Problem: Please retype the entries exactly as they stand, leaving out any pictures.

........

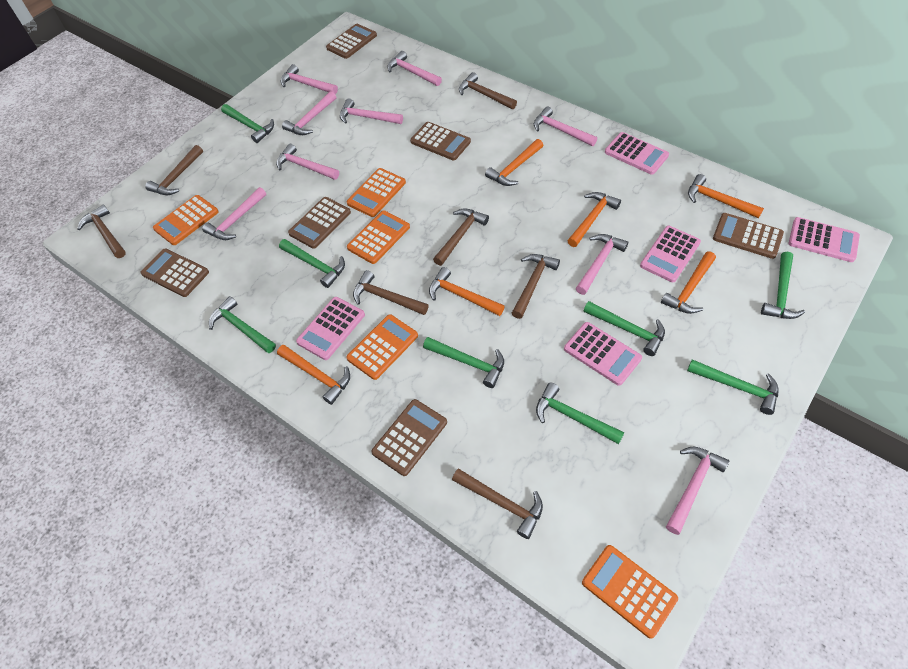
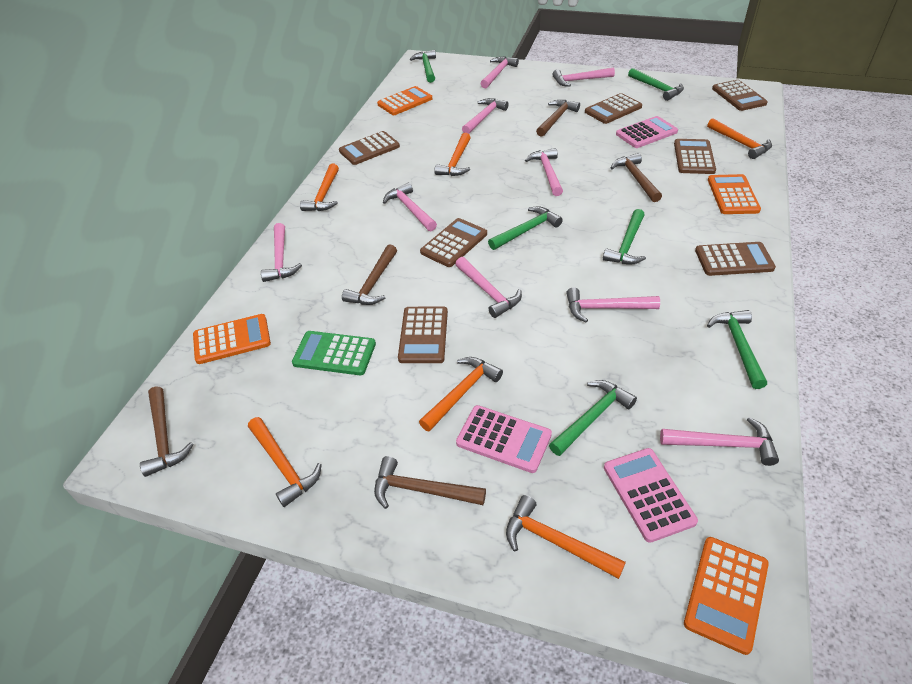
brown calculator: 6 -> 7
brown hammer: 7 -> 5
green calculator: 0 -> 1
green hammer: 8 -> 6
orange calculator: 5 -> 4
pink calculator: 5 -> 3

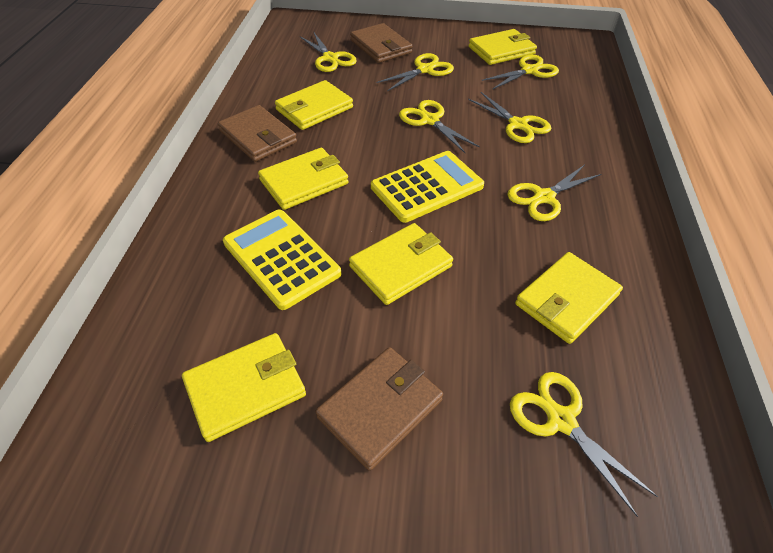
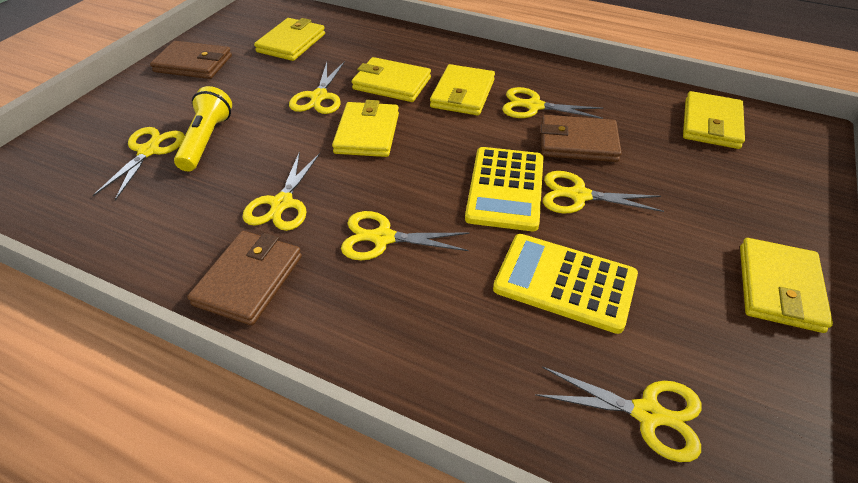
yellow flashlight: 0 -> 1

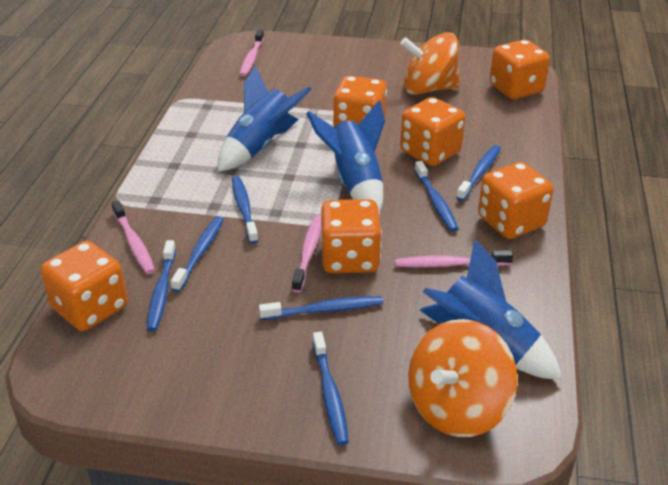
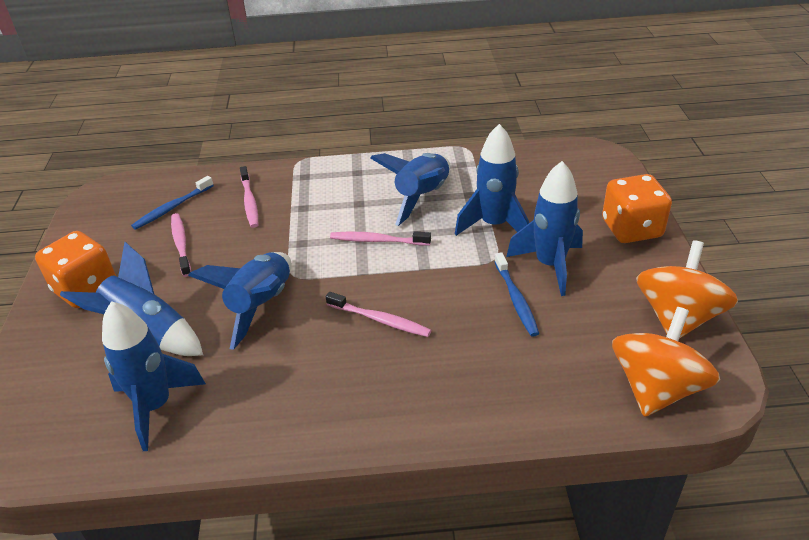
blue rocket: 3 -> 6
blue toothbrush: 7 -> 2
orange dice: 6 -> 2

........

Result of the task:
brown calculator: 6 -> 7
brown hammer: 7 -> 5
green calculator: 0 -> 1
green hammer: 8 -> 6
orange calculator: 5 -> 4
pink calculator: 5 -> 3

yellow flashlight: 0 -> 1

blue rocket: 3 -> 6
blue toothbrush: 7 -> 2
orange dice: 6 -> 2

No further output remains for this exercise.